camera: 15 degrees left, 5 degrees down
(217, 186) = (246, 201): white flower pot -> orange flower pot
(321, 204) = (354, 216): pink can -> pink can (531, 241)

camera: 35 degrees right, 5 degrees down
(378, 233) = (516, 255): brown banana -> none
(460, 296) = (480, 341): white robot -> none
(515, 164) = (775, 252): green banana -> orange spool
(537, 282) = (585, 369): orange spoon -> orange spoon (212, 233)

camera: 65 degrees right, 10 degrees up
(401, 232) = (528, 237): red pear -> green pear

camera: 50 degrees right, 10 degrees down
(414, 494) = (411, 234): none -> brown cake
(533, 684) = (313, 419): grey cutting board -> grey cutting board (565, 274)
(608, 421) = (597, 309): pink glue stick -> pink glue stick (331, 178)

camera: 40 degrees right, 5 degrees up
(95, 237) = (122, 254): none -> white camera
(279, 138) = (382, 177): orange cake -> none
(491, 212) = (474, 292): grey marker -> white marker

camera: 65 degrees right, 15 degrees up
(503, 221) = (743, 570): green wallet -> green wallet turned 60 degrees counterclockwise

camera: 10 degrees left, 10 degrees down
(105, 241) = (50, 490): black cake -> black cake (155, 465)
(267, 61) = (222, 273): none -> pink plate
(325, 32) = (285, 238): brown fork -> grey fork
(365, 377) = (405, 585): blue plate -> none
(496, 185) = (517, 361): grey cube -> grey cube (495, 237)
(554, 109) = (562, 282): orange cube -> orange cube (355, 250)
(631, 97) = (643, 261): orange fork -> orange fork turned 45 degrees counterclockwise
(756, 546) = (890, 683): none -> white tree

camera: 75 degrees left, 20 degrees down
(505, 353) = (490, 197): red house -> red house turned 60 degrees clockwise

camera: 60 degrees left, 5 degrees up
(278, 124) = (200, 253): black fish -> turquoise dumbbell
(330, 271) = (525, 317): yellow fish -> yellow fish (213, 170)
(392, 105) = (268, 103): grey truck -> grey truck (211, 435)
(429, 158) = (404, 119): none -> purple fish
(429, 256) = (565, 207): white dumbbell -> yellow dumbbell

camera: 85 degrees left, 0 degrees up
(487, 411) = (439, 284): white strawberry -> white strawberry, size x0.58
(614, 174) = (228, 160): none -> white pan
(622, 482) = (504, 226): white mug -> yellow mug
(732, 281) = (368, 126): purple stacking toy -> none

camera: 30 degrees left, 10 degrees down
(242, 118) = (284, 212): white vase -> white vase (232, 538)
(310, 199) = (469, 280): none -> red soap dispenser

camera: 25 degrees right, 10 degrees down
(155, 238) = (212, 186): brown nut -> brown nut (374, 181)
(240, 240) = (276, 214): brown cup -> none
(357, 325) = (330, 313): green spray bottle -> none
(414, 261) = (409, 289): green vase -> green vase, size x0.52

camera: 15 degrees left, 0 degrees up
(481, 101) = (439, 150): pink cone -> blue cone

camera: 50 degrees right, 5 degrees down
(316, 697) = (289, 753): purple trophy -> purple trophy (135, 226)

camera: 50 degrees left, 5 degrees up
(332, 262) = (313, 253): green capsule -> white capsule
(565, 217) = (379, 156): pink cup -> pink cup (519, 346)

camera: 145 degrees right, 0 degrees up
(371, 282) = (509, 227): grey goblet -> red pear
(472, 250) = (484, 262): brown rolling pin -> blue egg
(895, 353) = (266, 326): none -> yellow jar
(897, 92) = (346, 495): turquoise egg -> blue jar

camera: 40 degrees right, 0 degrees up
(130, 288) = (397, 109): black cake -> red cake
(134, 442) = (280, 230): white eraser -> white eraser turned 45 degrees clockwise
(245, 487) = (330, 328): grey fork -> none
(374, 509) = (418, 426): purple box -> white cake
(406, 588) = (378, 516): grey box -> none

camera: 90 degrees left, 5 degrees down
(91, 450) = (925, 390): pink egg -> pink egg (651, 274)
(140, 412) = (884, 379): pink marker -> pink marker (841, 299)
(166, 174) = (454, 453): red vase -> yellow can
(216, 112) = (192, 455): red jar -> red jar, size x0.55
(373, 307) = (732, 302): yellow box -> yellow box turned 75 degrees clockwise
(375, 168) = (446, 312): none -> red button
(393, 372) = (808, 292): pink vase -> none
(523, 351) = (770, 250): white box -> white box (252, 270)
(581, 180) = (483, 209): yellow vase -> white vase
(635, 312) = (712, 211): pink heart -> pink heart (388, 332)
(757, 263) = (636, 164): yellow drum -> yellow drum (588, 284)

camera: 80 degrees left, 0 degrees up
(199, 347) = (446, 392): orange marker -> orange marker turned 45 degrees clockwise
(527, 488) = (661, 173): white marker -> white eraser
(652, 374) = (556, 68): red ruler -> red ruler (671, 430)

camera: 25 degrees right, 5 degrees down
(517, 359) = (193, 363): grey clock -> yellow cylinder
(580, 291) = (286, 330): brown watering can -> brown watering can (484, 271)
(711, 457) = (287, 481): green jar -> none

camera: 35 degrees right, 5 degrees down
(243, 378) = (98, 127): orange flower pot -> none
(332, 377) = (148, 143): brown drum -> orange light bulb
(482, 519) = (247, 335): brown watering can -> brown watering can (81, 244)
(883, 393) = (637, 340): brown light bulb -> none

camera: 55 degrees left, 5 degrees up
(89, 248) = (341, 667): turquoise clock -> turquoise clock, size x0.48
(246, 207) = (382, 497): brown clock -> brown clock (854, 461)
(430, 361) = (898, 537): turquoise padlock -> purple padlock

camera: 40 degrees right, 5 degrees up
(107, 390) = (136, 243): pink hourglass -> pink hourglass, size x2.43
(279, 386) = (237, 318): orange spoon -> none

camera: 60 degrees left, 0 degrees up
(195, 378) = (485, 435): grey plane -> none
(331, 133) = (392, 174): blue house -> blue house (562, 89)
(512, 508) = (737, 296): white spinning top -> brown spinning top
- - -
Aim of the task: Look back at the entries above and repeat, unchanged, every line from the line holding "camera: 60 degrees left, 5 degrees up" through the line holding "(155, 238) = (212, 186): brown".

Output below:
camera: 60 degrees left, 5 degrees up
(278, 124) = (200, 253): black fish -> turquoise dumbbell
(330, 271) = (525, 317): yellow fish -> yellow fish (213, 170)
(392, 105) = (268, 103): grey truck -> grey truck (211, 435)
(429, 158) = (404, 119): none -> purple fish
(429, 256) = (565, 207): white dumbbell -> yellow dumbbell

camera: 85 degrees left, 0 degrees up
(487, 411) = (439, 284): white strawberry -> white strawberry, size x0.58
(614, 174) = (228, 160): none -> white pan
(622, 482) = (504, 226): white mug -> yellow mug
(732, 281) = (368, 126): purple stacking toy -> none

camera: 30 degrees left, 10 degrees down
(242, 118) = (284, 212): white vase -> white vase (232, 538)
(310, 199) = (469, 280): none -> red soap dispenser

camera: 25 degrees right, 10 degrees down
(155, 238) = (212, 186): brown nut -> brown nut (374, 181)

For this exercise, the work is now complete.